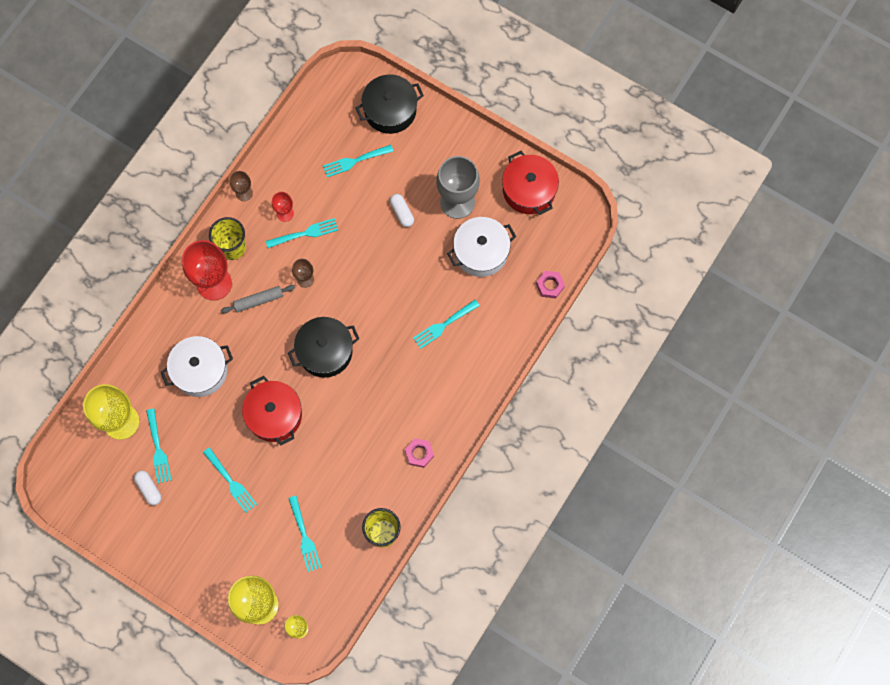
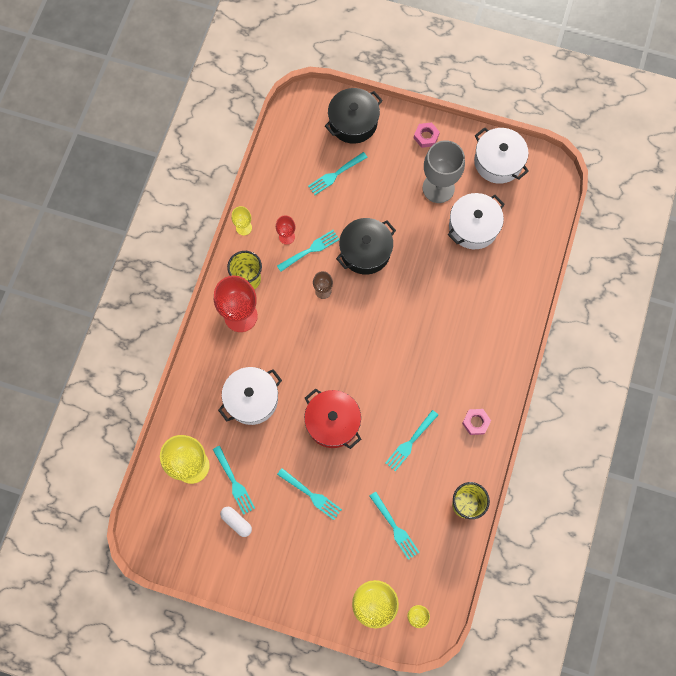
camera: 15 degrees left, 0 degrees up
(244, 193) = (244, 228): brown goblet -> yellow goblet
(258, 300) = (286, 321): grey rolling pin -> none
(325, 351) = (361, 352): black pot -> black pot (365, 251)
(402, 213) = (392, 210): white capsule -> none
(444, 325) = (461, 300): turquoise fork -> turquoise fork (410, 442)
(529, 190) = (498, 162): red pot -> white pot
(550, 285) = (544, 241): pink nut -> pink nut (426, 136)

---

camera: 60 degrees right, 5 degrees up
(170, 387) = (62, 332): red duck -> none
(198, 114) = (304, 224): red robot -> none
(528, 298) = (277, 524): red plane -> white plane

---

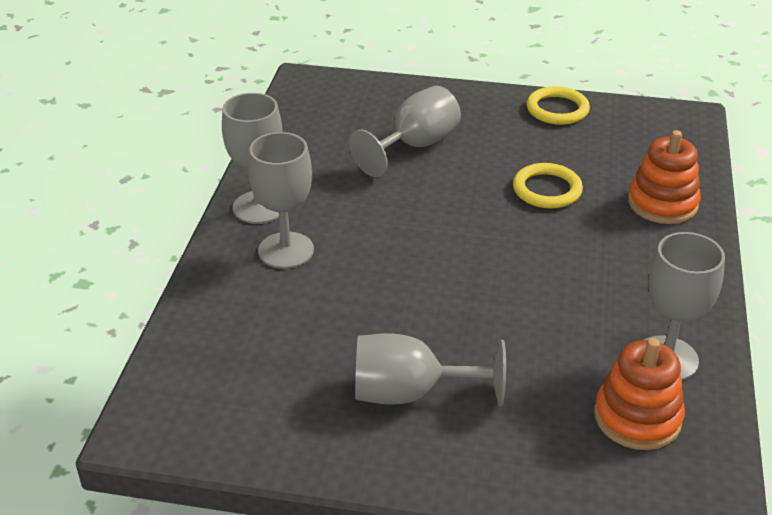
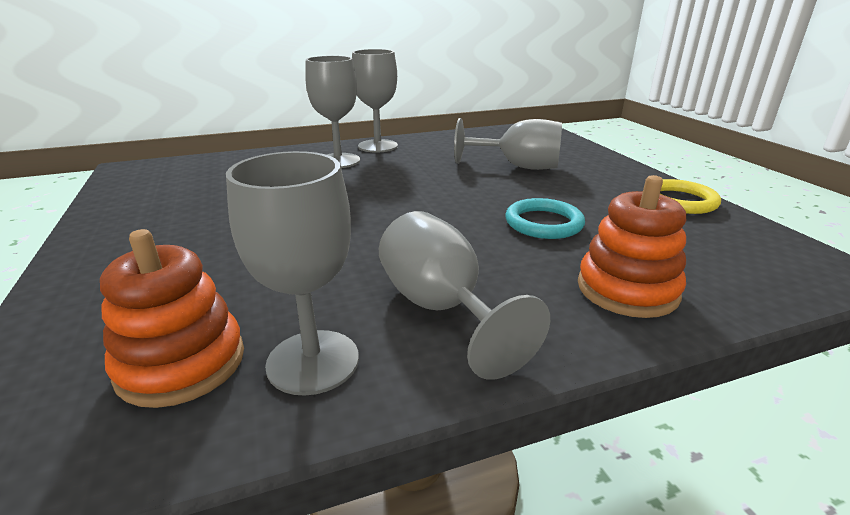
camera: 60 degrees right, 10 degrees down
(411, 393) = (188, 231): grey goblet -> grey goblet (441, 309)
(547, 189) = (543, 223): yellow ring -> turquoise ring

---

• EXERCISE: Using the entries shown above, reproduce verbatim the lines from the line bearing "camera: 60 degrees right, 10 degrees down" to the line bearing "(547, 189) = (543, 223): yellow", inclusive.

• RESPONSE BOX:
camera: 60 degrees right, 10 degrees down
(411, 393) = (188, 231): grey goblet -> grey goblet (441, 309)
(547, 189) = (543, 223): yellow ring -> turquoise ring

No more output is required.